- Data for this task -
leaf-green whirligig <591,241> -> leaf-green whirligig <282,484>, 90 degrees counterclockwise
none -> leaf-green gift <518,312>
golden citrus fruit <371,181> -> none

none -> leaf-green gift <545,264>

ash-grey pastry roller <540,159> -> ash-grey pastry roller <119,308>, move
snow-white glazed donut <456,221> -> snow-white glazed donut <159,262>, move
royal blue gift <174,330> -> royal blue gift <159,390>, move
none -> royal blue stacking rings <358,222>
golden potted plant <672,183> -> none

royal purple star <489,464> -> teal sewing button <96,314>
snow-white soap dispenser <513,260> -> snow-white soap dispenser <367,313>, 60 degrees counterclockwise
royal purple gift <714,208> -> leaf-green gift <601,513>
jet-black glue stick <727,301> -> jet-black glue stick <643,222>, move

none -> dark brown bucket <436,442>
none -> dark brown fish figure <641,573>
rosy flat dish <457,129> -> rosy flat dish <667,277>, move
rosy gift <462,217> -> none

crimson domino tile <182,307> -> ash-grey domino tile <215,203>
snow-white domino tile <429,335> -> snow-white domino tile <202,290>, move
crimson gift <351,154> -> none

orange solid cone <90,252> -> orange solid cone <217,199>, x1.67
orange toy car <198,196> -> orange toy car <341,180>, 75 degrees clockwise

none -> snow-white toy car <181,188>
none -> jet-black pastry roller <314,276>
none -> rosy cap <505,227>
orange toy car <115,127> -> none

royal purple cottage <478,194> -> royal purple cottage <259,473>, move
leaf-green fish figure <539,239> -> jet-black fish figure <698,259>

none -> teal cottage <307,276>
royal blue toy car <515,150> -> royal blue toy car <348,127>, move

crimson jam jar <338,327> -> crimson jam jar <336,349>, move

- Required action -
Please output the complete set of records above without any alteration.

- Expected answer -
leaf-green whirligig <591,241> -> leaf-green whirligig <282,484>, 90 degrees counterclockwise
none -> leaf-green gift <518,312>
golden citrus fruit <371,181> -> none

none -> leaf-green gift <545,264>

ash-grey pastry roller <540,159> -> ash-grey pastry roller <119,308>, move
snow-white glazed donut <456,221> -> snow-white glazed donut <159,262>, move
royal blue gift <174,330> -> royal blue gift <159,390>, move
none -> royal blue stacking rings <358,222>
golden potted plant <672,183> -> none

royal purple star <489,464> -> teal sewing button <96,314>
snow-white soap dispenser <513,260> -> snow-white soap dispenser <367,313>, 60 degrees counterclockwise
royal purple gift <714,208> -> leaf-green gift <601,513>
jet-black glue stick <727,301> -> jet-black glue stick <643,222>, move

none -> dark brown bucket <436,442>
none -> dark brown fish figure <641,573>
rosy flat dish <457,129> -> rosy flat dish <667,277>, move
rosy gift <462,217> -> none

crimson domino tile <182,307> -> ash-grey domino tile <215,203>
snow-white domino tile <429,335> -> snow-white domino tile <202,290>, move
crimson gift <351,154> -> none

orange solid cone <90,252> -> orange solid cone <217,199>, x1.67
orange toy car <198,196> -> orange toy car <341,180>, 75 degrees clockwise

none -> snow-white toy car <181,188>
none -> jet-black pastry roller <314,276>
none -> rosy cap <505,227>
orange toy car <115,127> -> none

royal purple cottage <478,194> -> royal purple cottage <259,473>, move
leaf-green fish figure <539,239> -> jet-black fish figure <698,259>

none -> teal cottage <307,276>
royal blue toy car <515,150> -> royal blue toy car <348,127>, move

crimson jam jar <338,327> -> crimson jam jar <336,349>, move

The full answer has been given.